═══ Records shown ═══
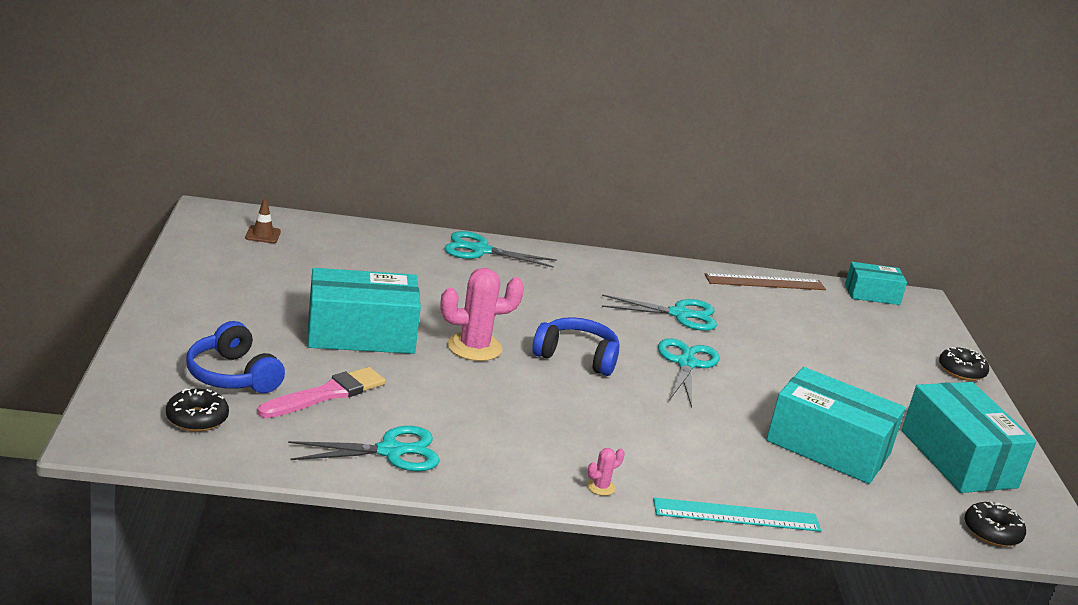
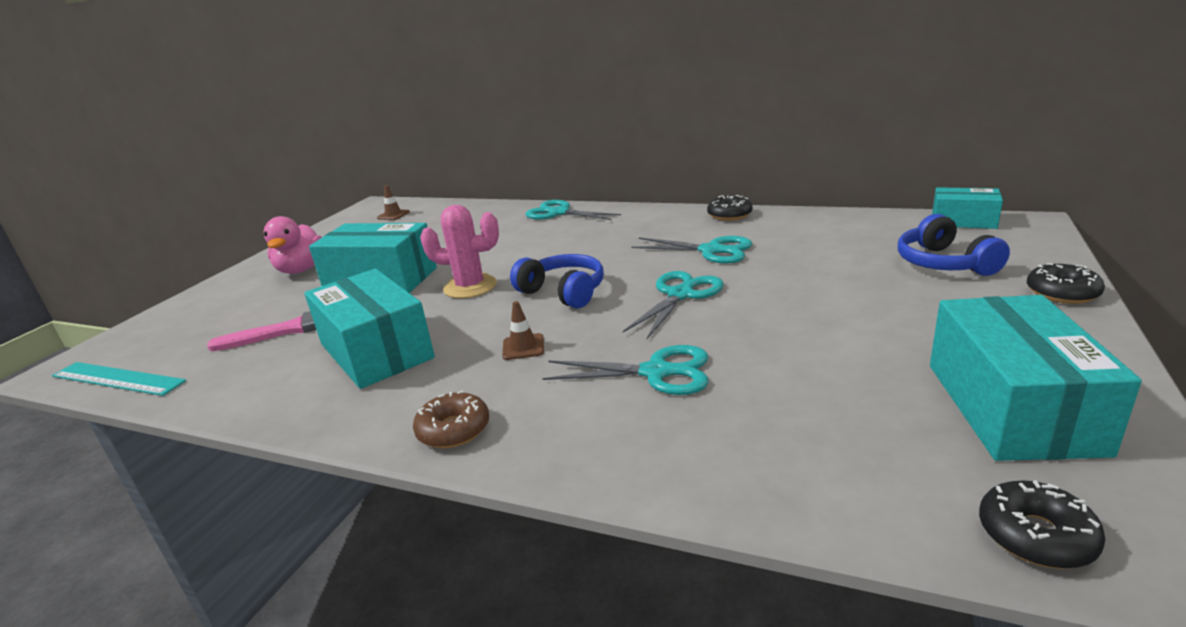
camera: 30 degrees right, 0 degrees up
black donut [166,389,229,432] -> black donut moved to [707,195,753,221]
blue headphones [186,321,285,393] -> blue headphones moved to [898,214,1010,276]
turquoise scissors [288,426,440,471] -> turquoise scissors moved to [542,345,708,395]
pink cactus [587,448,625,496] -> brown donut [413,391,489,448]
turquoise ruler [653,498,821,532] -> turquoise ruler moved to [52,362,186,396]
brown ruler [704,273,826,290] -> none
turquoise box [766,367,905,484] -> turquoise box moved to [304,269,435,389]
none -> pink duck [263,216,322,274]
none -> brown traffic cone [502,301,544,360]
═══
═══ Records shown ═══
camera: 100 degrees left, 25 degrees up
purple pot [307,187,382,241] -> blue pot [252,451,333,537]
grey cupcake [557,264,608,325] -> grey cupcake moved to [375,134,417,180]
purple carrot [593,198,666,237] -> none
═══
▶ Try it: The lines above from the one containing "camera: 100 degrees left, 25 degrees up" through the one containing "purple carrot [593,198,666,237] -> none" are to be set down exactly, and no others.

▶ Written answer:
camera: 100 degrees left, 25 degrees up
purple pot [307,187,382,241] -> blue pot [252,451,333,537]
grey cupcake [557,264,608,325] -> grey cupcake moved to [375,134,417,180]
purple carrot [593,198,666,237] -> none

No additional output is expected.